To do:
The records should be written out in full, with nothing altered.

Material provided:
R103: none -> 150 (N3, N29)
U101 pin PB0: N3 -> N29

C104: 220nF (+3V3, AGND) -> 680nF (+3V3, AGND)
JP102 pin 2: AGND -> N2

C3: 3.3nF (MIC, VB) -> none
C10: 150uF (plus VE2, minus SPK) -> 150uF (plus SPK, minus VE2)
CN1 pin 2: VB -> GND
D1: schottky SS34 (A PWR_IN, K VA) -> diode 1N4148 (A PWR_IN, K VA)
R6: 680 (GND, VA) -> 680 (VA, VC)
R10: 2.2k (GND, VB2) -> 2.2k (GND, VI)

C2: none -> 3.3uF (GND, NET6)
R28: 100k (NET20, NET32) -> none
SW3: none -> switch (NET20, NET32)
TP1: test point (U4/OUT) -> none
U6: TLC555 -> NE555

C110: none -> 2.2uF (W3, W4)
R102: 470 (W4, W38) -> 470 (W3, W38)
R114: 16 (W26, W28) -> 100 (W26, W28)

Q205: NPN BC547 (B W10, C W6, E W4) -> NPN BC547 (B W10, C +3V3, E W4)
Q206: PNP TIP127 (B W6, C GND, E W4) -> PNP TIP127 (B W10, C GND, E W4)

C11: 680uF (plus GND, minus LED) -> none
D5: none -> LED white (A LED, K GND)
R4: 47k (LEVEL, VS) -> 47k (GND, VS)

Response:
R103: none -> 150 (N3, N29)
U101 pin PB0: N3 -> N29

C104: 220nF (+3V3, AGND) -> 680nF (+3V3, AGND)
JP102 pin 2: AGND -> N2

C3: 3.3nF (MIC, VB) -> none
C10: 150uF (plus VE2, minus SPK) -> 150uF (plus SPK, minus VE2)
CN1 pin 2: VB -> GND
D1: schottky SS34 (A PWR_IN, K VA) -> diode 1N4148 (A PWR_IN, K VA)
R6: 680 (GND, VA) -> 680 (VA, VC)
R10: 2.2k (GND, VB2) -> 2.2k (GND, VI)

C2: none -> 3.3uF (GND, NET6)
R28: 100k (NET20, NET32) -> none
SW3: none -> switch (NET20, NET32)
TP1: test point (U4/OUT) -> none
U6: TLC555 -> NE555

C110: none -> 2.2uF (W3, W4)
R102: 470 (W4, W38) -> 470 (W3, W38)
R114: 16 (W26, W28) -> 100 (W26, W28)

Q205: NPN BC547 (B W10, C W6, E W4) -> NPN BC547 (B W10, C +3V3, E W4)
Q206: PNP TIP127 (B W6, C GND, E W4) -> PNP TIP127 (B W10, C GND, E W4)

C11: 680uF (plus GND, minus LED) -> none
D5: none -> LED white (A LED, K GND)
R4: 47k (LEVEL, VS) -> 47k (GND, VS)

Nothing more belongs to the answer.